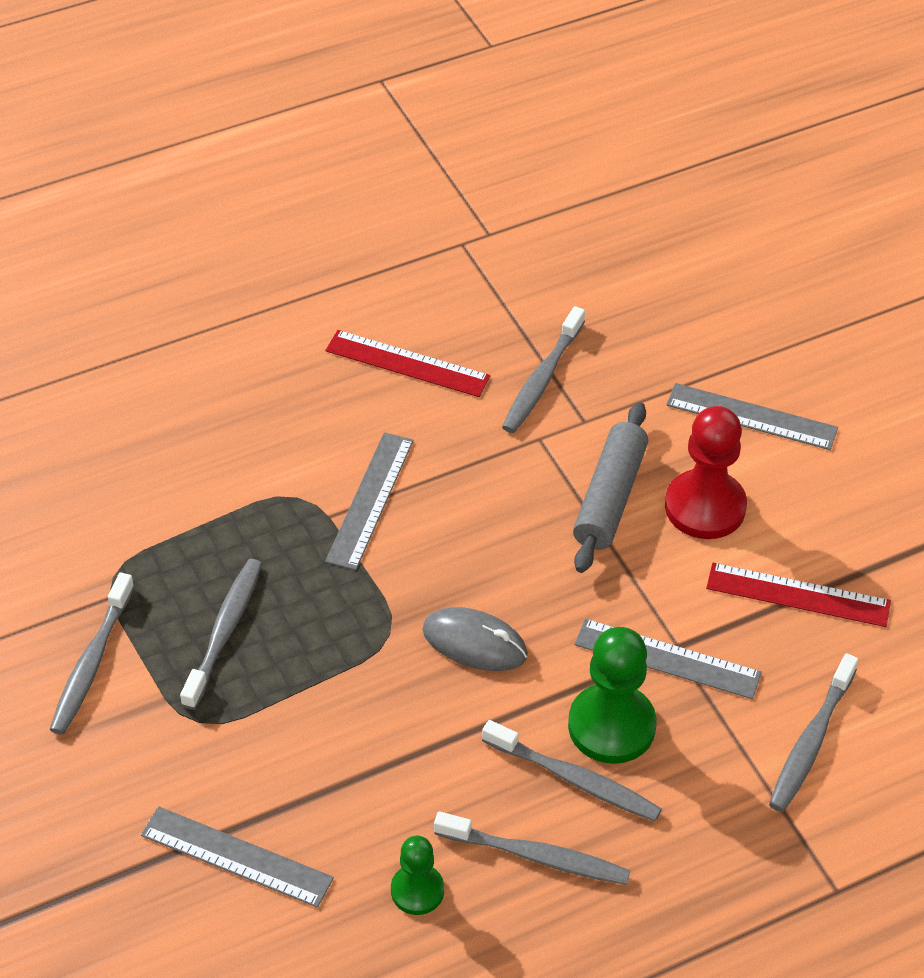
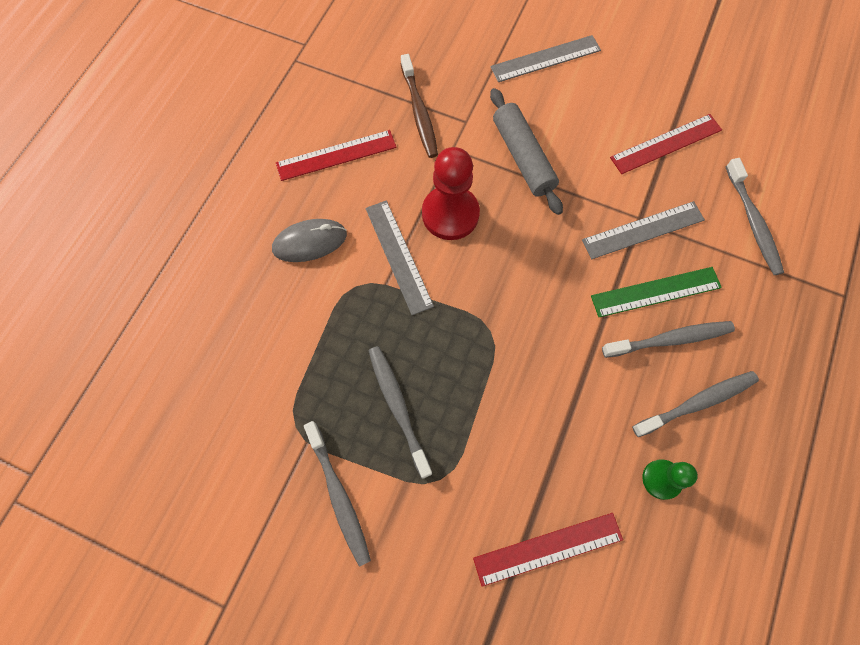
camera: 40 degrees left, 20 degrees up
grey ruler [141,806,334,908] -> red ruler [473,513,623,587]
grey mouse [422,607,528,671] -> grey mouse moved to [272,219,347,262]
grey toothbrush [502,306,585,433] -> brown toothbrush [401,54,438,158]
green pawn [568,627,657,764] -> green ruler [591,267,722,317]
red pawn [665,406,747,539] -> red pawn moved to [422,147,480,240]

┄┄┄┄┄┄┄┄┄┄┄┄┄┄┄┄┄┄┄┄

YOUR ASSIGNMENT.
Copy every line of the data exactly as written, excluding the pictures.

REPLY.
camera: 40 degrees left, 20 degrees up
grey ruler [141,806,334,908] -> red ruler [473,513,623,587]
grey mouse [422,607,528,671] -> grey mouse moved to [272,219,347,262]
grey toothbrush [502,306,585,433] -> brown toothbrush [401,54,438,158]
green pawn [568,627,657,764] -> green ruler [591,267,722,317]
red pawn [665,406,747,539] -> red pawn moved to [422,147,480,240]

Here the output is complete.